* Records provided:
- - - - -

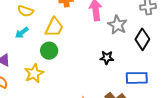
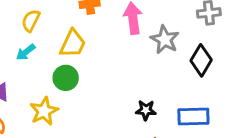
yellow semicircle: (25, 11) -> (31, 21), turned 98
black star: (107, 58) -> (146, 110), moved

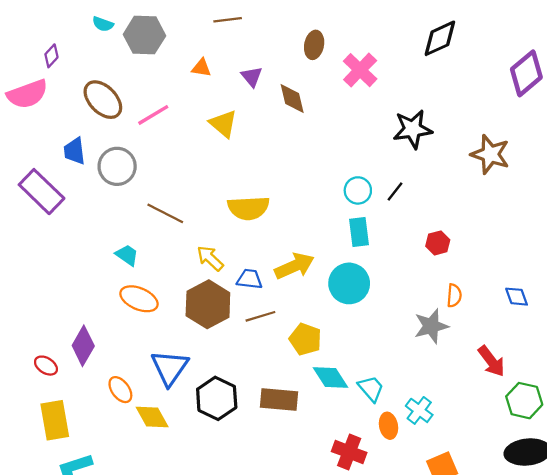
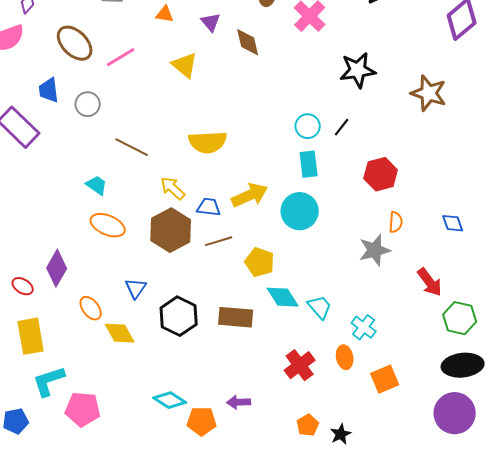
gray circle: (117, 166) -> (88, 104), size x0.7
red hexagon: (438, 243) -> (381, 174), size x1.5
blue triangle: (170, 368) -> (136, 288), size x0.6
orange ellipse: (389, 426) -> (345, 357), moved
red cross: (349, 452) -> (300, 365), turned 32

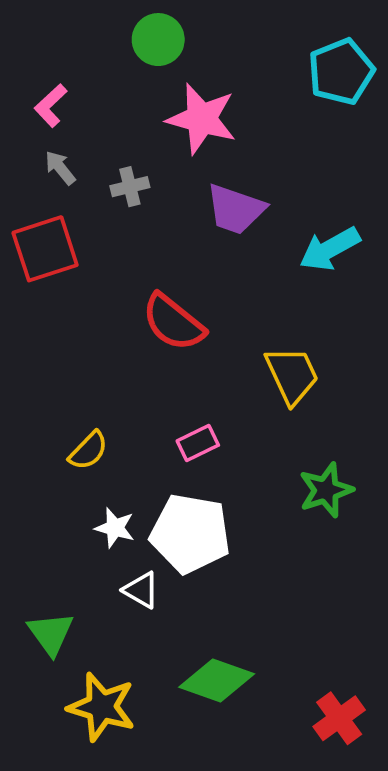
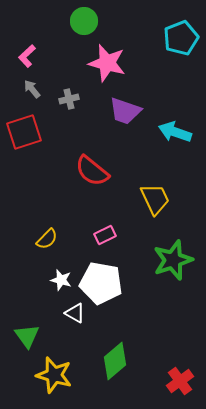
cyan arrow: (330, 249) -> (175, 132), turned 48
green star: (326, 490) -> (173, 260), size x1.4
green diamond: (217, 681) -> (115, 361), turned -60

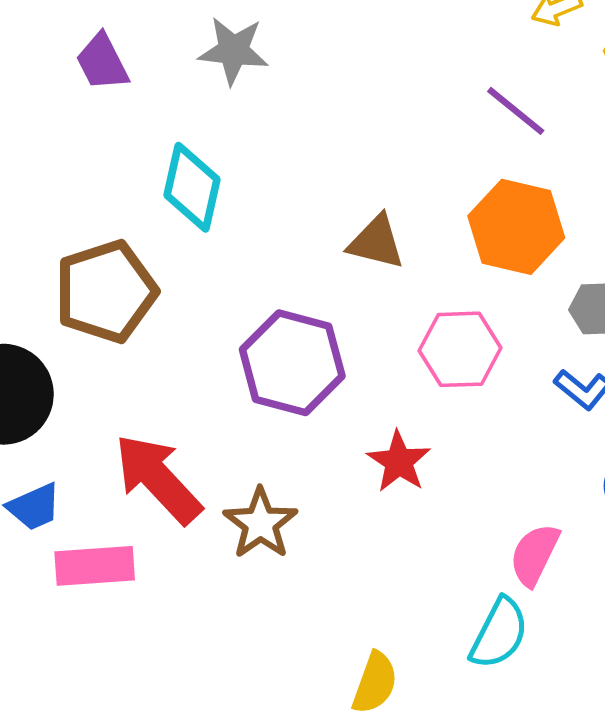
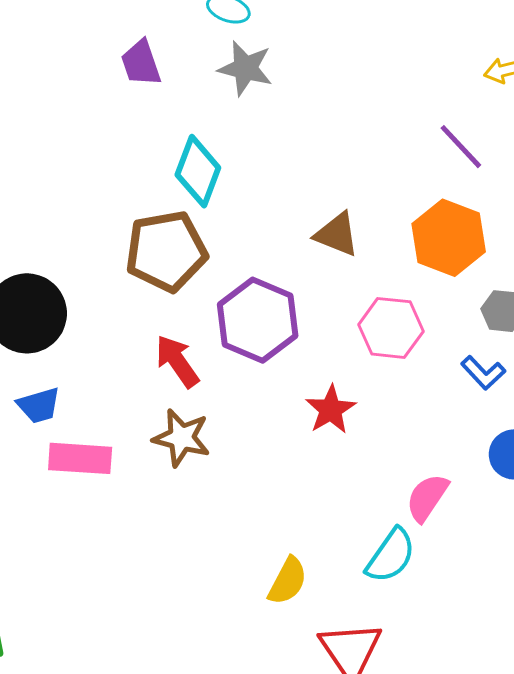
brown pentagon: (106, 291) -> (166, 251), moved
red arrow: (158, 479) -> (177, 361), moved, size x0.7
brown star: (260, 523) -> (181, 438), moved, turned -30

- - - - -

* Requirement:
Lines with "turned" in them are what the answer must contain; copy each from the records above.

* Solution to this task:
yellow semicircle: (25, 11) -> (31, 21), turned 98
red cross: (349, 452) -> (300, 365), turned 32
cyan arrow: (330, 249) -> (175, 132), turned 48
green diamond: (217, 681) -> (115, 361), turned -60
brown star: (260, 523) -> (181, 438), moved, turned -30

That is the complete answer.